■ Your assignment
Keep every line of the data below that has the string "camera" and present those lines.
§
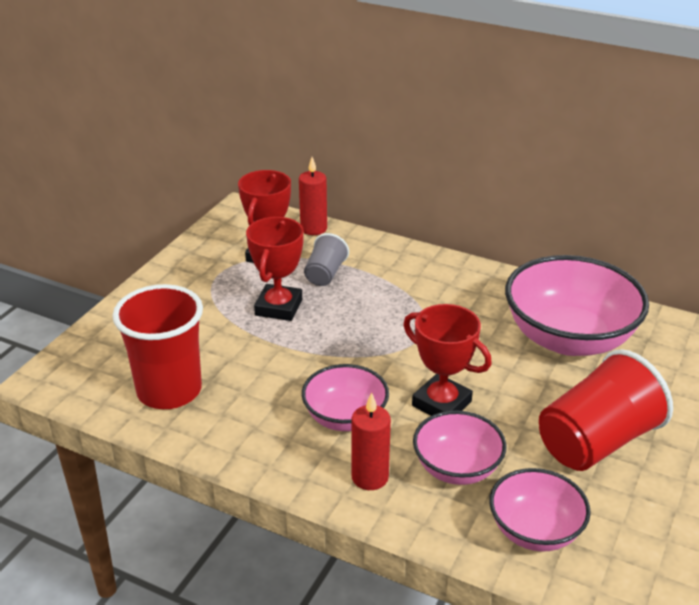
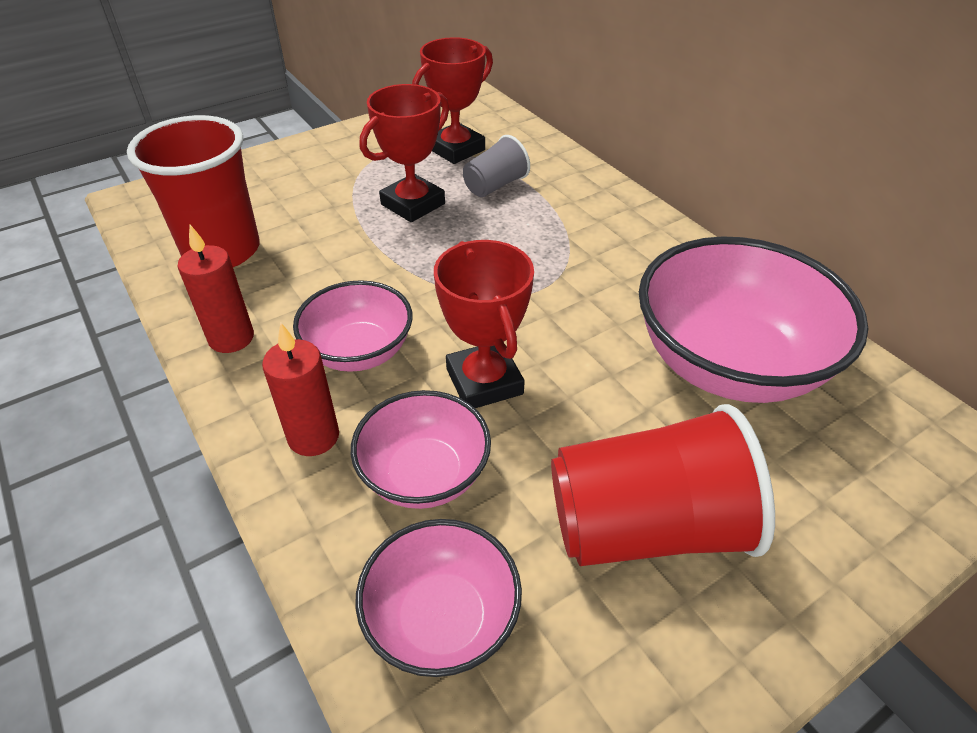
camera: 30 degrees right, 10 degrees up
red candle [299,157,327,235] -> red candle moved to [178,225,254,353]

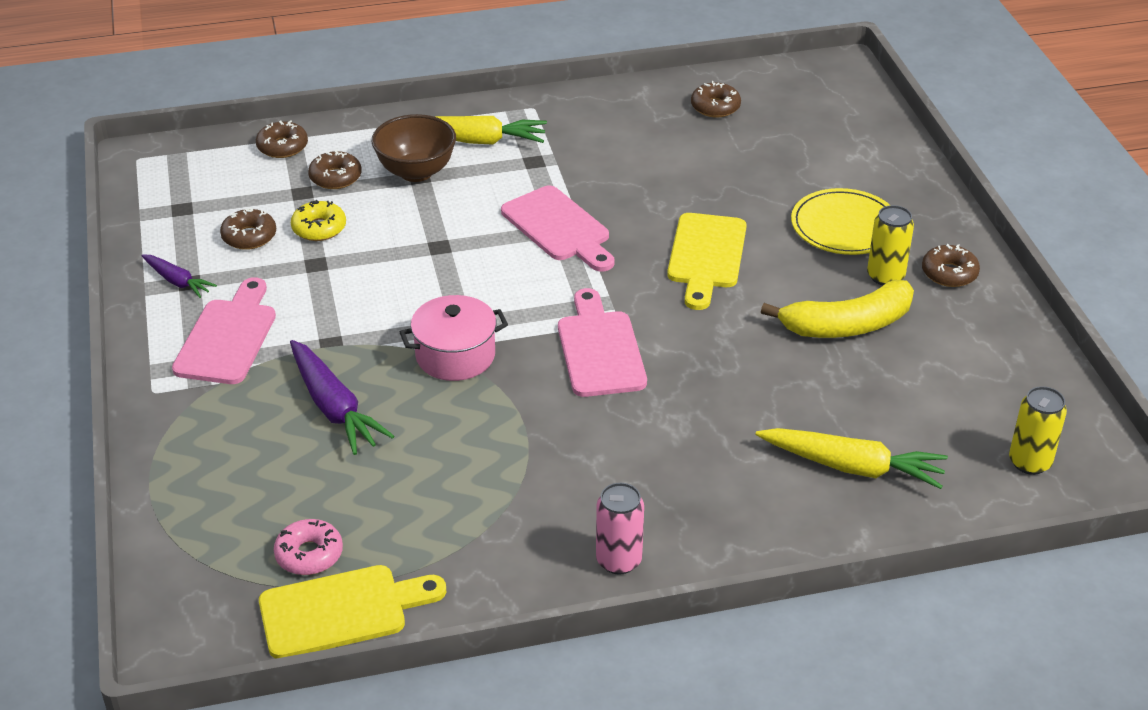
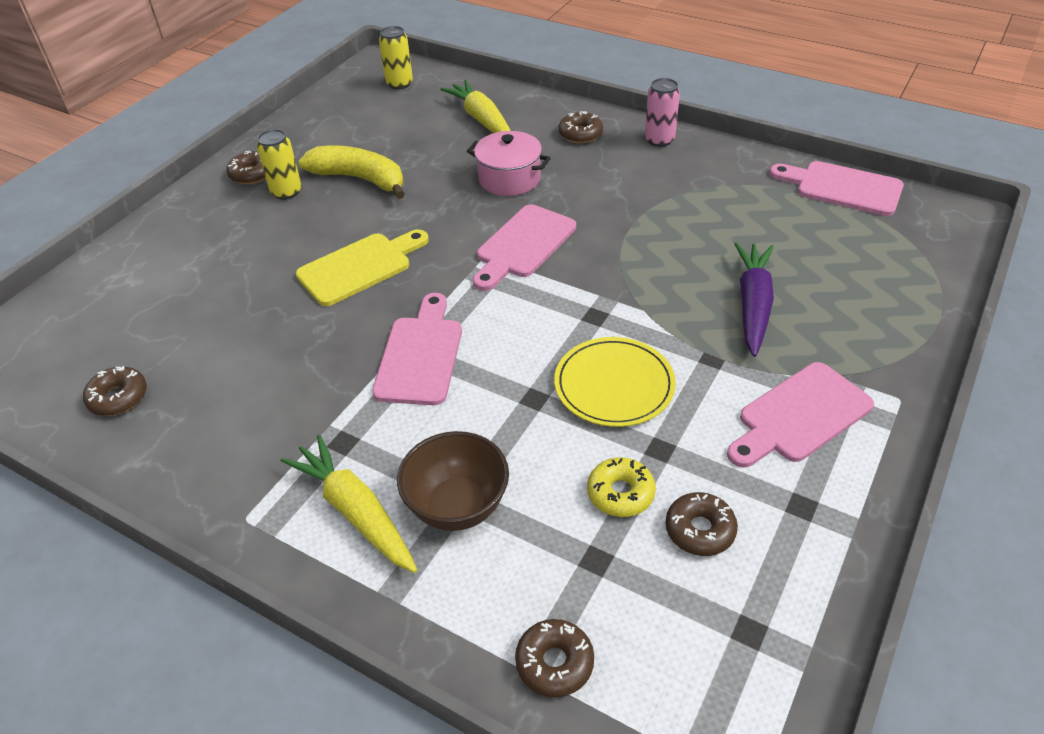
camera: 135 degrees left, 5 degrees up
purple carrot [141,254,217,298] -> none
yellow cutting board [259,565,446,659] -> pink cutting board [769,161,904,216]
pink donut [274,519,343,575] -> none
brown donut [308,150,362,189] -> brown donut moved to [559,111,603,143]
pink pot [400,295,508,381] -> pink pot moved to [467,131,551,196]
yellow plate [791,188,890,255] -> yellow plate moved to [554,337,676,427]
§
■ Result of this task
camera: 30 degrees right, 10 degrees up
camera: 135 degrees left, 5 degrees up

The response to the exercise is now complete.